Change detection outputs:
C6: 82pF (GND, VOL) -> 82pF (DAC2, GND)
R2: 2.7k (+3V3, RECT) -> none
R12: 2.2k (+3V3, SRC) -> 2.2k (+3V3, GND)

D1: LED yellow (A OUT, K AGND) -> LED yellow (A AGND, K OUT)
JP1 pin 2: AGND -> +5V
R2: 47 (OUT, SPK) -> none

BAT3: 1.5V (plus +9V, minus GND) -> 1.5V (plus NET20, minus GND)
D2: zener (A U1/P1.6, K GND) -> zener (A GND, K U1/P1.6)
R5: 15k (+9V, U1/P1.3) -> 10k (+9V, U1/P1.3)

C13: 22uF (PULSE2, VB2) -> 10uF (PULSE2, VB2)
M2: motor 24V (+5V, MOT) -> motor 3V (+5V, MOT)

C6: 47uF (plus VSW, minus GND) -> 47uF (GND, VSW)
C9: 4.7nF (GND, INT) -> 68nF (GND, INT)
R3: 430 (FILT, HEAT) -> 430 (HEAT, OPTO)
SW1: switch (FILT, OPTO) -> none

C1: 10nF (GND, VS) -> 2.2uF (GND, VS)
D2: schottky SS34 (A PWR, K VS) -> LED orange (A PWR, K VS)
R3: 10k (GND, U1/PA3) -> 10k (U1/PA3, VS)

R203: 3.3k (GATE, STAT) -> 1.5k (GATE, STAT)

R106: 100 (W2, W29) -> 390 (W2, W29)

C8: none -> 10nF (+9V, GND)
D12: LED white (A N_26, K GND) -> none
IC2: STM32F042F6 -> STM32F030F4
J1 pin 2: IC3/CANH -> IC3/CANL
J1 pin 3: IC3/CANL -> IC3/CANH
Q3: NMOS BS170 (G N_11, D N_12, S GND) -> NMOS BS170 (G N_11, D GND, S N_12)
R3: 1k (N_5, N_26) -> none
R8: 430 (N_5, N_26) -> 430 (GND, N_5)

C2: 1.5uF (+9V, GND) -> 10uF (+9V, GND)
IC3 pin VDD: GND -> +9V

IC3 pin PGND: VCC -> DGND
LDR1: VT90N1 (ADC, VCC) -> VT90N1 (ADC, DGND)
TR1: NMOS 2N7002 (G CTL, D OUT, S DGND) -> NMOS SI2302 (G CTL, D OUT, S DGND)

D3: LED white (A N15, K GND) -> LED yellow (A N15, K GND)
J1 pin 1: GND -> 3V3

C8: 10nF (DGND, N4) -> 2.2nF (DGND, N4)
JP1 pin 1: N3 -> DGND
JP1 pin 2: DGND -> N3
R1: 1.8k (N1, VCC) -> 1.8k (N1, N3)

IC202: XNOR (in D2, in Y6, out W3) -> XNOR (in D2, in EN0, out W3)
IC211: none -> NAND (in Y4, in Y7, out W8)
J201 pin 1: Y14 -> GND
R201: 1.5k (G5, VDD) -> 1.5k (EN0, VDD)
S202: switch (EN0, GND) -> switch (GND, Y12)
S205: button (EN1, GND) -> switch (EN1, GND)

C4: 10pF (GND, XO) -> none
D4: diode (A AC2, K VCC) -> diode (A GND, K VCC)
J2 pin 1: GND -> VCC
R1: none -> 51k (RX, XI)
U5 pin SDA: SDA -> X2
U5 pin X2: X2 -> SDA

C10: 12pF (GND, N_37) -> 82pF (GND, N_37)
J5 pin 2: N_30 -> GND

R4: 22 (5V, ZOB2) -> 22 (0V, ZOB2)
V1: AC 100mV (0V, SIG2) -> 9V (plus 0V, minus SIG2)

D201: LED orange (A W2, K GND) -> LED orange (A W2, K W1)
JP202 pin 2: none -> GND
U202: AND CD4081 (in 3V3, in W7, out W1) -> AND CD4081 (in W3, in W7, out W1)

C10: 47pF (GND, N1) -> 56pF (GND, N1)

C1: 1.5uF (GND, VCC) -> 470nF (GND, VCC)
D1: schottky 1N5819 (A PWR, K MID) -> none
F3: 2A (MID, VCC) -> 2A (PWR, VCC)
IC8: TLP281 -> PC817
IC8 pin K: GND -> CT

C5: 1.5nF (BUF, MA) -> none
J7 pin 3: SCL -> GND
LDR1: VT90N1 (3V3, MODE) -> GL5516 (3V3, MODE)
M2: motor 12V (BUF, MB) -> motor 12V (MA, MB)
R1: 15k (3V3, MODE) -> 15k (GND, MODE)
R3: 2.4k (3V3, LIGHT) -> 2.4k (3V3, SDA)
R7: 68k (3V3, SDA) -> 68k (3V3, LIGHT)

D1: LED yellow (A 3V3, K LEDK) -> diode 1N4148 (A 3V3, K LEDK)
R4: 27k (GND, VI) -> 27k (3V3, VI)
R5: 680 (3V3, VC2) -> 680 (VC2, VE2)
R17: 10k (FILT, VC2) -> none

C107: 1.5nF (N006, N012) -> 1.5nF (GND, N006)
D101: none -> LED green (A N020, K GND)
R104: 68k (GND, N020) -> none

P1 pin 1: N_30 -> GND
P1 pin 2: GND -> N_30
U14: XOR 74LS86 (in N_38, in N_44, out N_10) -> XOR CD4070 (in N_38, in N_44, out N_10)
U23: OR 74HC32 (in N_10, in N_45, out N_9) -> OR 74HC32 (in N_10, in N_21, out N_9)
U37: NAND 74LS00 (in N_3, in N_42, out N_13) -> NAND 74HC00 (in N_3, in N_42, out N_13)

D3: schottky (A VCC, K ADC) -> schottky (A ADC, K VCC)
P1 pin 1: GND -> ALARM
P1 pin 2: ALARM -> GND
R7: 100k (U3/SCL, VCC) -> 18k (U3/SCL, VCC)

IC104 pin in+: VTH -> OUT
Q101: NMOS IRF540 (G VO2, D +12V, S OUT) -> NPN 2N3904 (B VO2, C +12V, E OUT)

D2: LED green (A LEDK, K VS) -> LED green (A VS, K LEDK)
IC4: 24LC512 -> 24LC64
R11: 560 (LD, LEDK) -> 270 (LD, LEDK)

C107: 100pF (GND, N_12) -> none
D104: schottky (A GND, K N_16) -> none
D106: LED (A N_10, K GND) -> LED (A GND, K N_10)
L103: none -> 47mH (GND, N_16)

HOW TO COMPLETE THIS TASK – Go through the entries above and report each line with the string "orange" in it.

OUTPUT –
D2: schottky SS34 (A PWR, K VS) -> LED orange (A PWR, K VS)
D201: LED orange (A W2, K GND) -> LED orange (A W2, K W1)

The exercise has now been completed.